AIM OF THE TASK
Scan the records for the string "BUZZER" and copy every line that holds it.

Structured diff data:
[Start of Attachment]
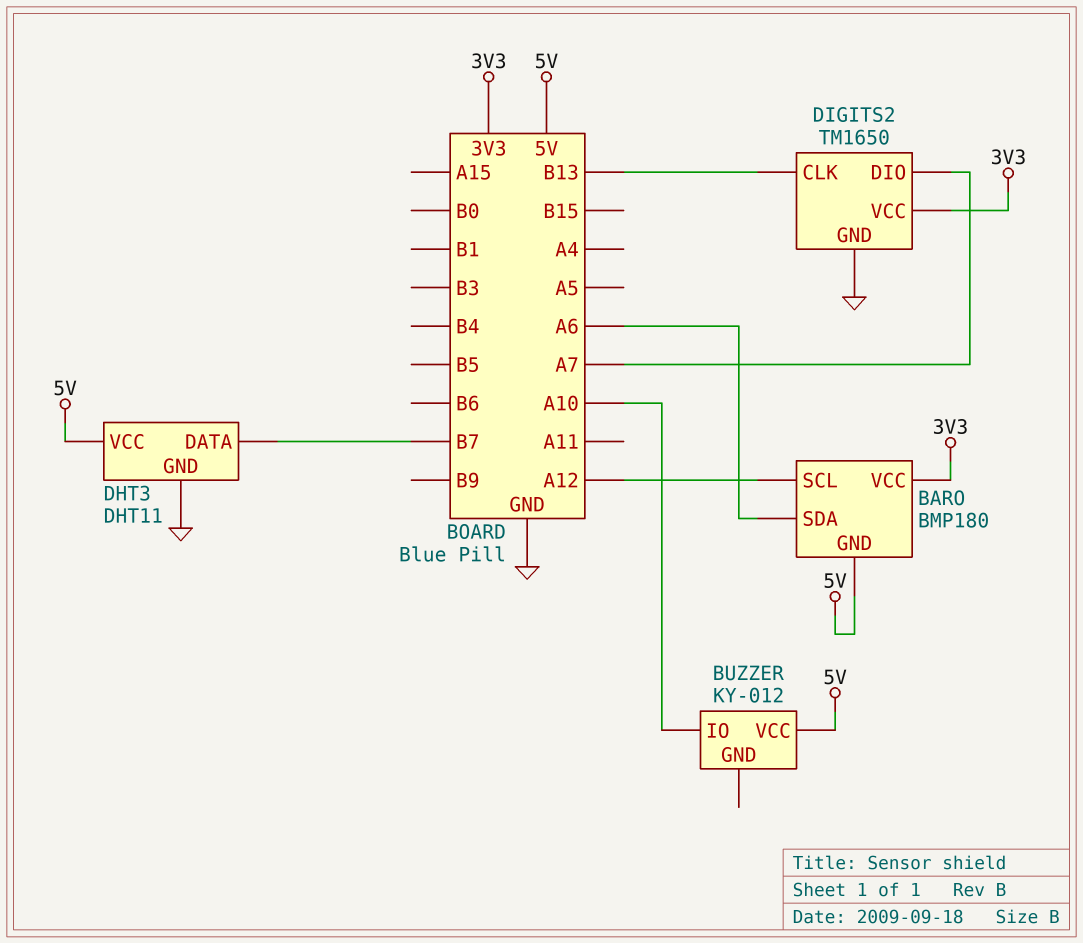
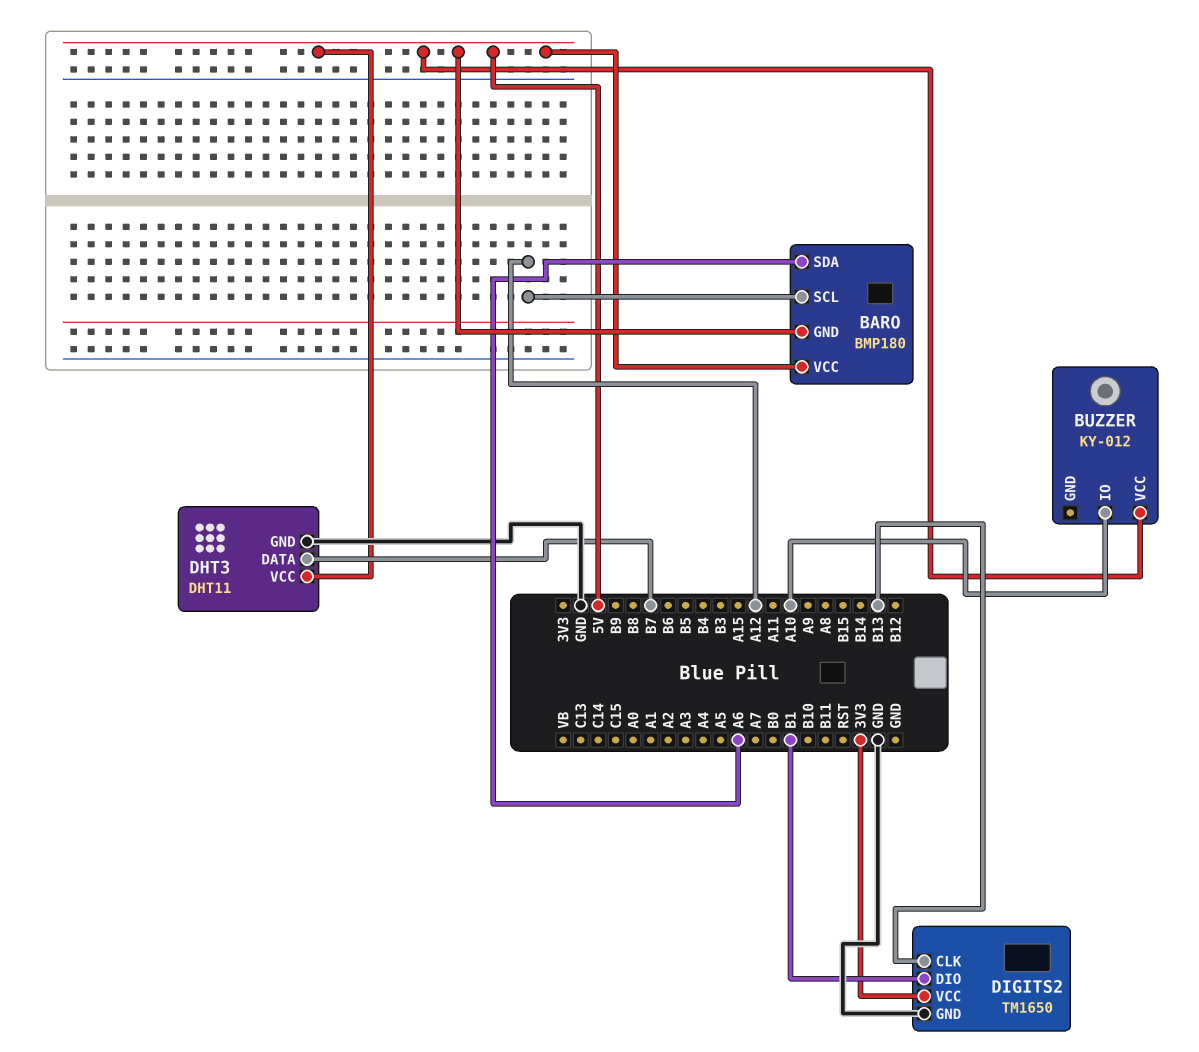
BARO pin VCC: 3V3 -> 5V
DIGITS2 pin DIO: A7 -> B1

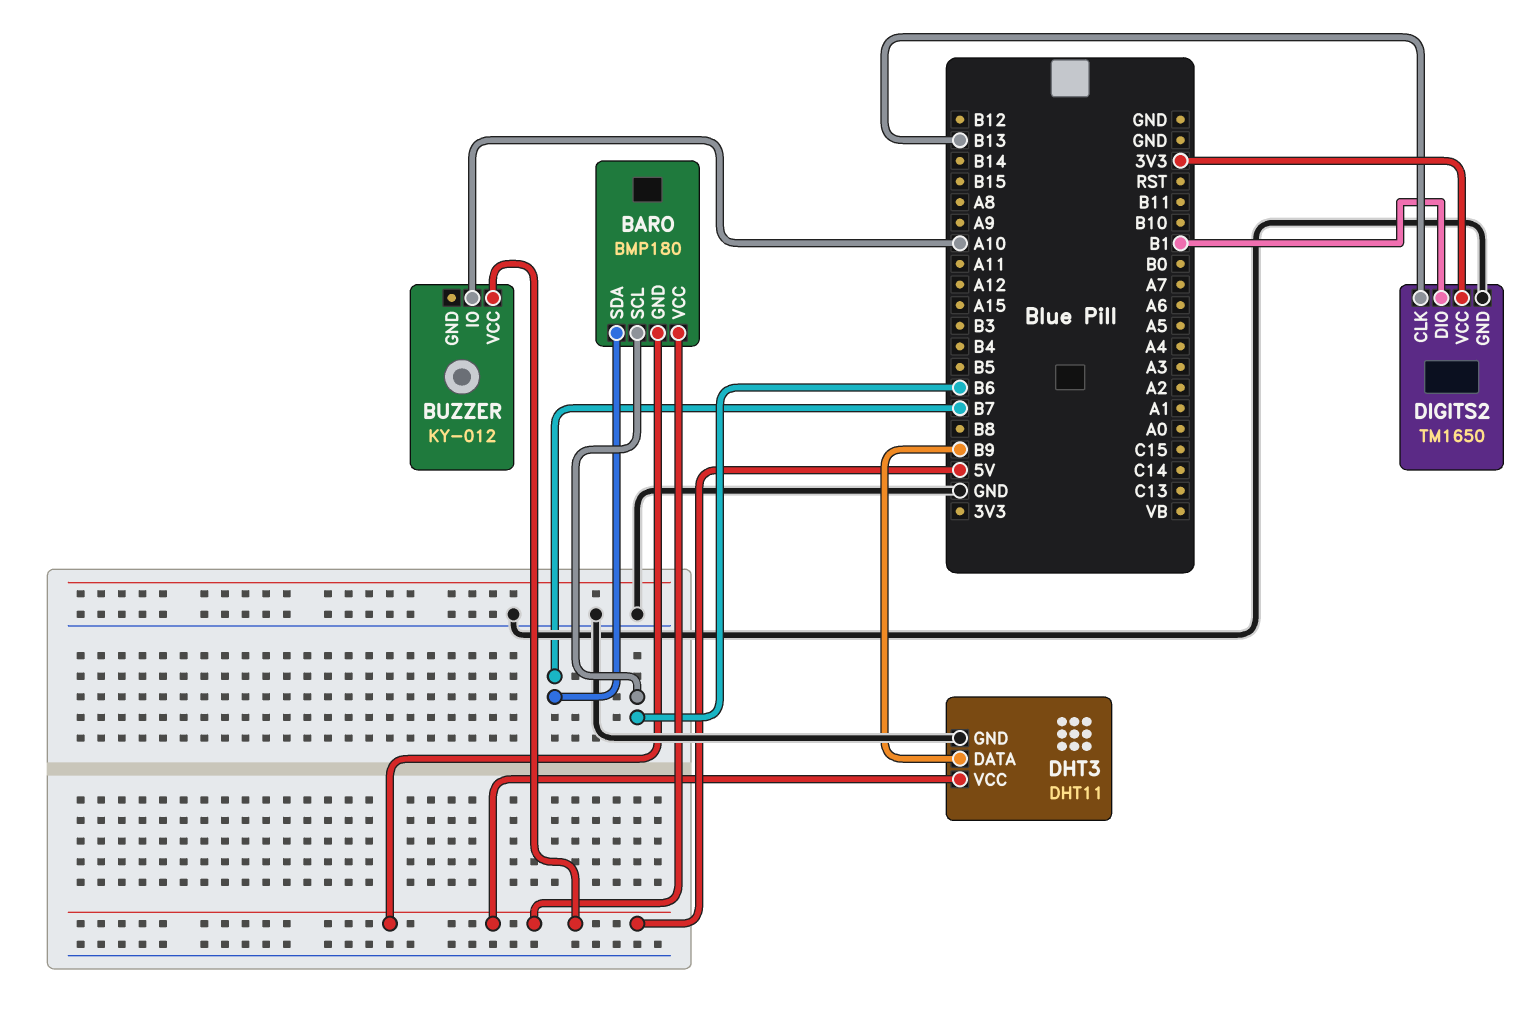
BARO pin SCL: A12 -> B6
BARO pin SDA: A6 -> B7
DHT3 pin DATA: B7 -> B9

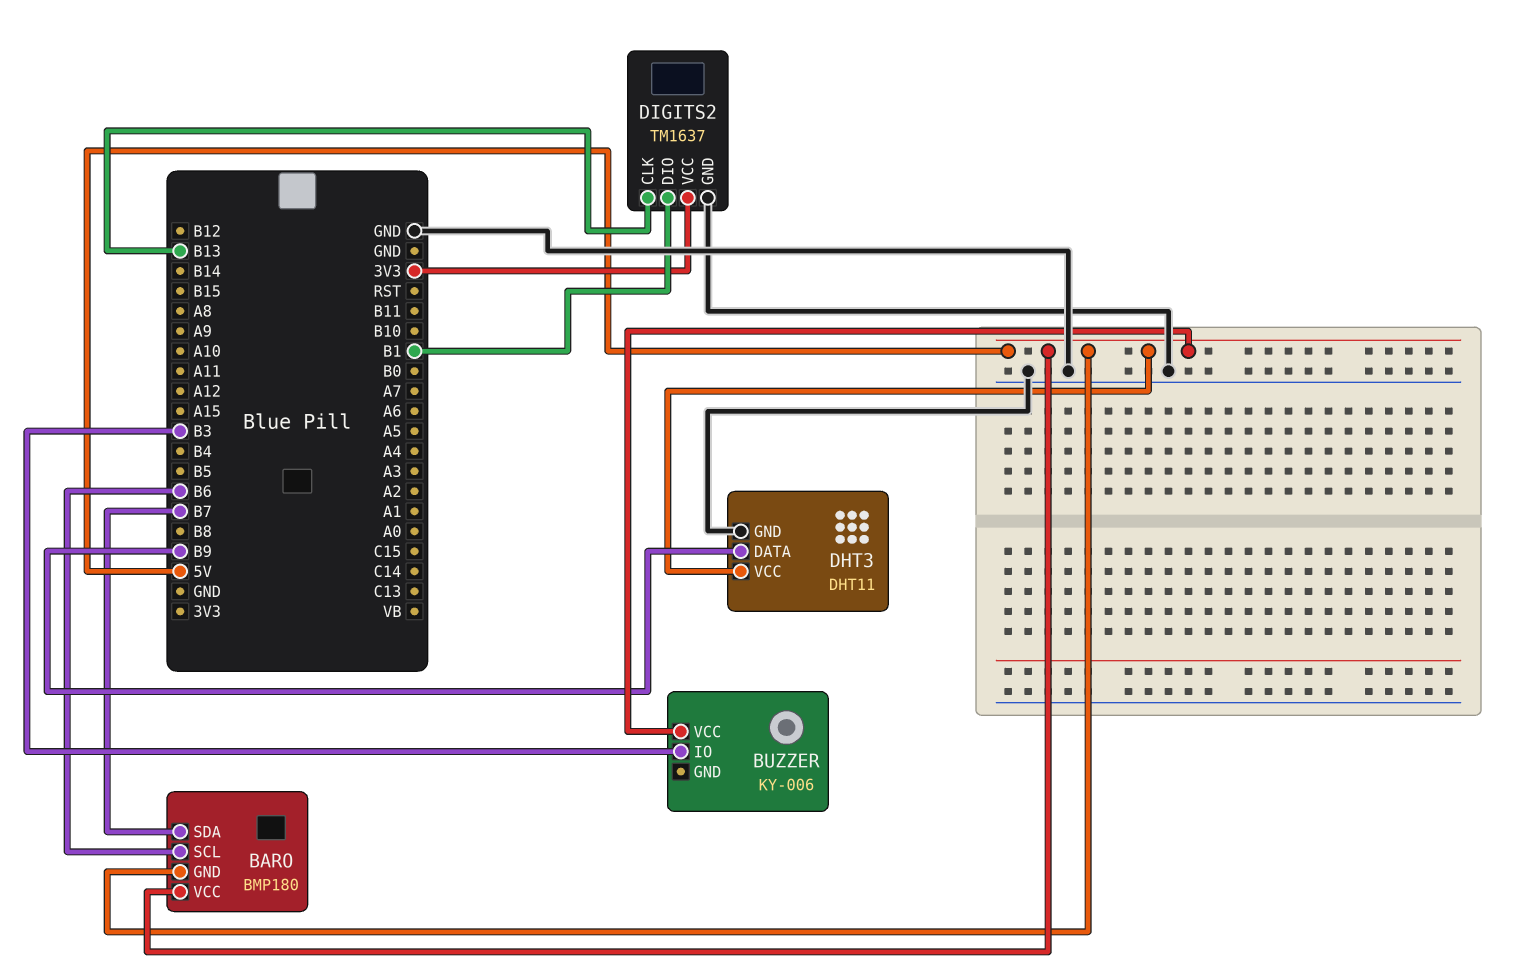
BUZZER: KY-012 -> KY-006
BUZZER pin IO: A10 -> B3
DIGITS2: TM1650 -> TM1637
[End of Attachment]
THE ANSWER
BUZZER: KY-012 -> KY-006
BUZZER pin IO: A10 -> B3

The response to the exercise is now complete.